#### [Work task]
Print out the data exactly, keeping every image out of it.

#### [Input for this task]
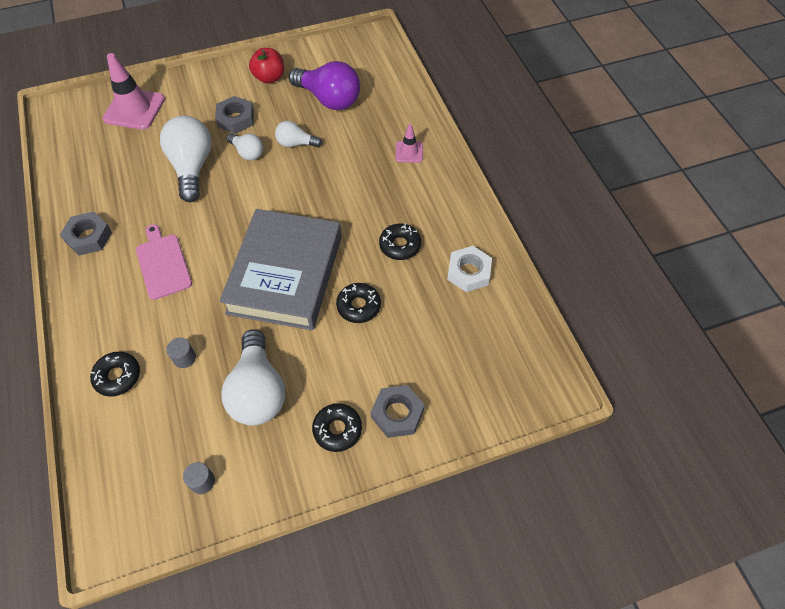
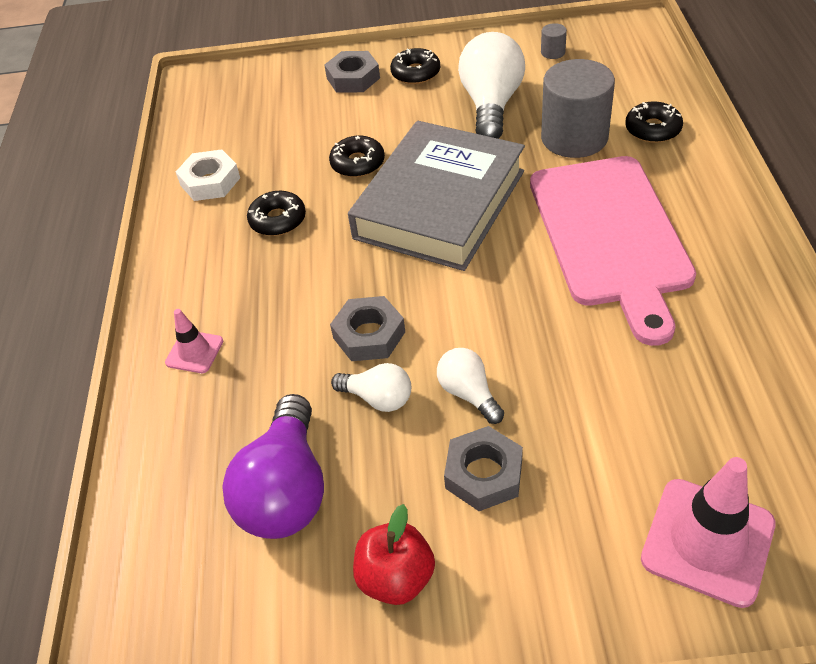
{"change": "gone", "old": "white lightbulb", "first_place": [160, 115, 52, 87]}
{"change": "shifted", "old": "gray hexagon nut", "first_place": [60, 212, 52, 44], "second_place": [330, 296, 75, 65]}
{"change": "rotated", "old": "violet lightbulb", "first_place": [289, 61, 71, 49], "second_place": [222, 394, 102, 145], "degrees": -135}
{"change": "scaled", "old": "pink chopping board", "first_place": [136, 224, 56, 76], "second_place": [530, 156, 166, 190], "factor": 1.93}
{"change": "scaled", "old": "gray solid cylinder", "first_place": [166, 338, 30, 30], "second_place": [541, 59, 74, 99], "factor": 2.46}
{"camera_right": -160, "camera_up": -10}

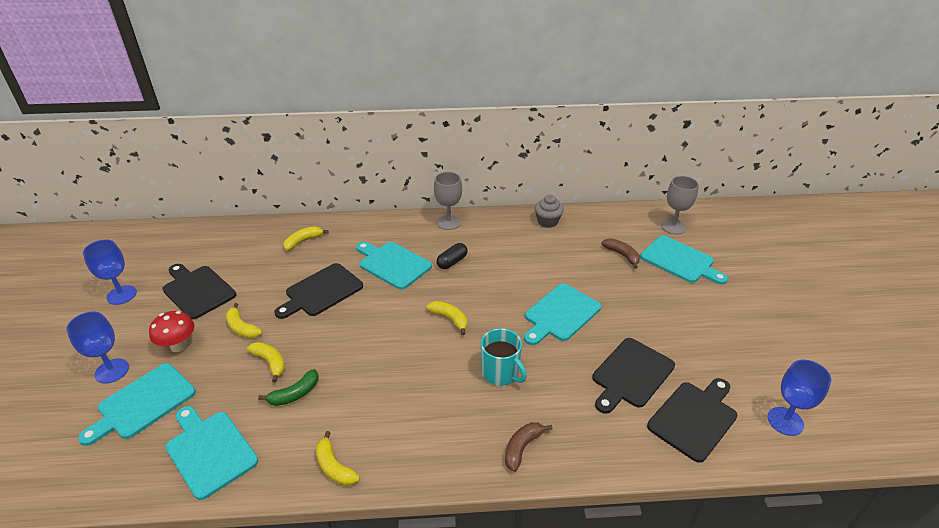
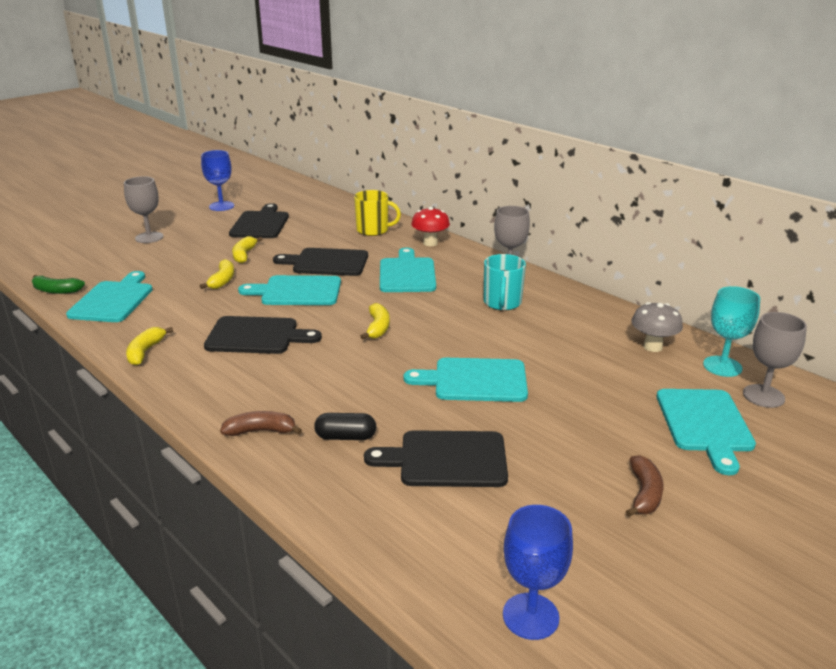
{"change": "gone", "old": "gray cupcake", "first_place": [535, 195, 29, 33]}
{"change": "new", "new": "gray mushroom", "second_place": [631, 302, 52, 50]}
{"change": "new", "new": "turquoise chalice", "second_place": [703, 286, 57, 91]}
{"change": "shifted", "old": "turquoise chopping board", "first_place": [78, 363, 118, 83], "second_place": [238, 275, 103, 30]}
{"change": "shifted", "old": "crimson mushroom", "first_place": [149, 311, 45, 41], "second_place": [411, 207, 39, 39]}
{"change": "shifted", "old": "emerald banana", "first_place": [258, 369, 61, 37], "second_place": [32, 275, 53, 19]}
{"change": "shifted", "old": "ebony pill shape", "first_place": [437, 243, 31, 26], "second_place": [314, 413, 62, 27]}
{"change": "shifted", "old": "turquoise coffee mug", "first_place": [481, 328, 46, 58], "second_place": [484, 254, 42, 56]}
{"change": "shifted", "old": "russet banana", "first_place": [602, 238, 38, 31], "second_place": [626, 455, 38, 62]}
{"change": "shifted", "old": "ebony chopping board", "first_place": [647, 378, 91, 85], "second_place": [204, 316, 118, 38]}
{"change": "swapped", "old": "yellow banana", "new": "yellow coffee mug", "first_place": [283, 226, 46, 25], "second_place": [354, 190, 47, 46]}
{"change": "repainted", "old": "royal blue chalice", "new": "gray chalice", "first_place": [66, 312, 63, 72], "second_place": [124, 176, 39, 67]}
{"camera_right": 50, "camera_up": -10}

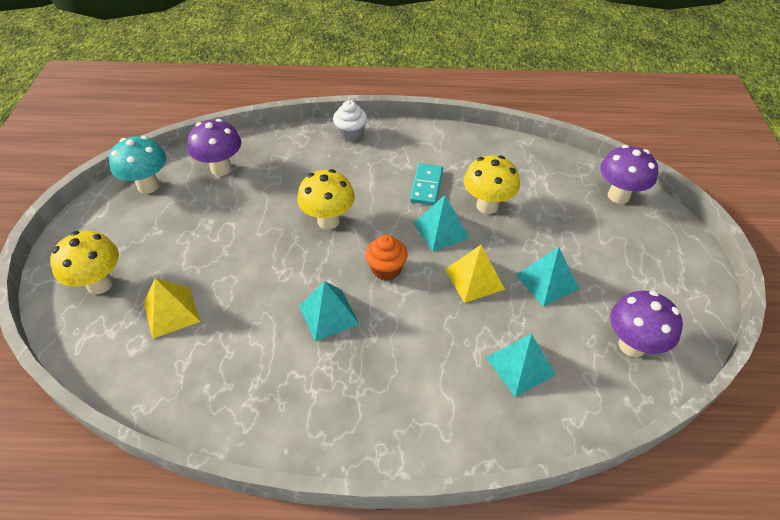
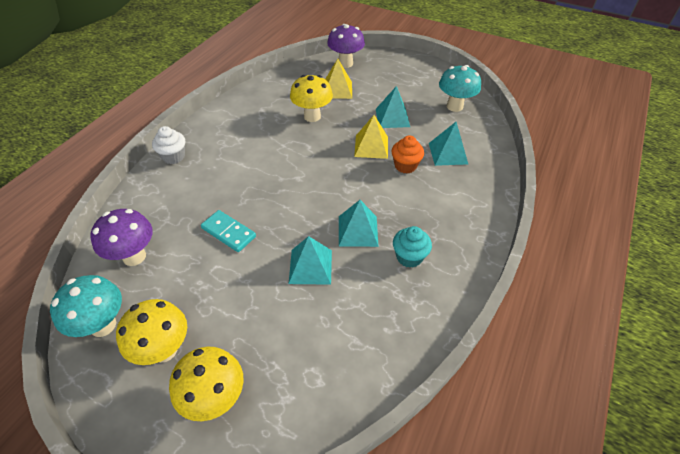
{"change": "new", "new": "turquoise cupcake", "second_place": [393, 226, 39, 42]}
{"change": "shifted", "old": "yellow pyramid shape", "first_place": [144, 278, 56, 61], "second_place": [325, 59, 27, 40]}
{"change": "shifted", "old": "yellow mushroom", "first_place": [297, 169, 58, 61], "second_place": [116, 299, 71, 66]}
{"change": "shifted", "old": "bright orange cupcake", "first_place": [365, 235, 42, 45], "second_place": [391, 135, 33, 39]}
{"change": "shifted", "old": "turquoise domino", "first_place": [410, 163, 33, 42], "second_place": [201, 210, 55, 42]}
{"change": "shifted", "old": "turquoise pyramid shape", "first_place": [414, 195, 56, 57], "second_place": [289, 236, 43, 49]}
{"change": "repainted", "old": "violet mushroom", "new": "turquoise mushroom", "first_place": [610, 291, 73, 66], "second_place": [439, 65, 42, 47]}
{"camera_right": -65, "camera_up": 0}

#### [Answer for the task]
{"change": "gone", "old": "white lightbulb", "first_place": [160, 115, 52, 87]}
{"change": "shifted", "old": "gray hexagon nut", "first_place": [60, 212, 52, 44], "second_place": [330, 296, 75, 65]}
{"change": "rotated", "old": "violet lightbulb", "first_place": [289, 61, 71, 49], "second_place": [222, 394, 102, 145], "degrees": -135}
{"change": "scaled", "old": "pink chopping board", "first_place": [136, 224, 56, 76], "second_place": [530, 156, 166, 190], "factor": 1.93}
{"change": "scaled", "old": "gray solid cylinder", "first_place": [166, 338, 30, 30], "second_place": [541, 59, 74, 99], "factor": 2.46}
{"camera_right": -160, "camera_up": -10}

{"change": "gone", "old": "gray cupcake", "first_place": [535, 195, 29, 33]}
{"change": "new", "new": "gray mushroom", "second_place": [631, 302, 52, 50]}
{"change": "new", "new": "turquoise chalice", "second_place": [703, 286, 57, 91]}
{"change": "shifted", "old": "turquoise chopping board", "first_place": [78, 363, 118, 83], "second_place": [238, 275, 103, 30]}
{"change": "shifted", "old": "crimson mushroom", "first_place": [149, 311, 45, 41], "second_place": [411, 207, 39, 39]}
{"change": "shifted", "old": "emerald banana", "first_place": [258, 369, 61, 37], "second_place": [32, 275, 53, 19]}
{"change": "shifted", "old": "ebony pill shape", "first_place": [437, 243, 31, 26], "second_place": [314, 413, 62, 27]}
{"change": "shifted", "old": "turquoise coffee mug", "first_place": [481, 328, 46, 58], "second_place": [484, 254, 42, 56]}
{"change": "shifted", "old": "russet banana", "first_place": [602, 238, 38, 31], "second_place": [626, 455, 38, 62]}
{"change": "shifted", "old": "ebony chopping board", "first_place": [647, 378, 91, 85], "second_place": [204, 316, 118, 38]}
{"change": "swapped", "old": "yellow banana", "new": "yellow coffee mug", "first_place": [283, 226, 46, 25], "second_place": [354, 190, 47, 46]}
{"change": "repainted", "old": "royal blue chalice", "new": "gray chalice", "first_place": [66, 312, 63, 72], "second_place": [124, 176, 39, 67]}
{"camera_right": 50, "camera_up": -10}

{"change": "new", "new": "turquoise cupcake", "second_place": [393, 226, 39, 42]}
{"change": "shifted", "old": "yellow pyramid shape", "first_place": [144, 278, 56, 61], "second_place": [325, 59, 27, 40]}
{"change": "shifted", "old": "yellow mushroom", "first_place": [297, 169, 58, 61], "second_place": [116, 299, 71, 66]}
{"change": "shifted", "old": "bright orange cupcake", "first_place": [365, 235, 42, 45], "second_place": [391, 135, 33, 39]}
{"change": "shifted", "old": "turquoise domino", "first_place": [410, 163, 33, 42], "second_place": [201, 210, 55, 42]}
{"change": "shifted", "old": "turquoise pyramid shape", "first_place": [414, 195, 56, 57], "second_place": [289, 236, 43, 49]}
{"change": "repainted", "old": "violet mushroom", "new": "turquoise mushroom", "first_place": [610, 291, 73, 66], "second_place": [439, 65, 42, 47]}
{"camera_right": -65, "camera_up": 0}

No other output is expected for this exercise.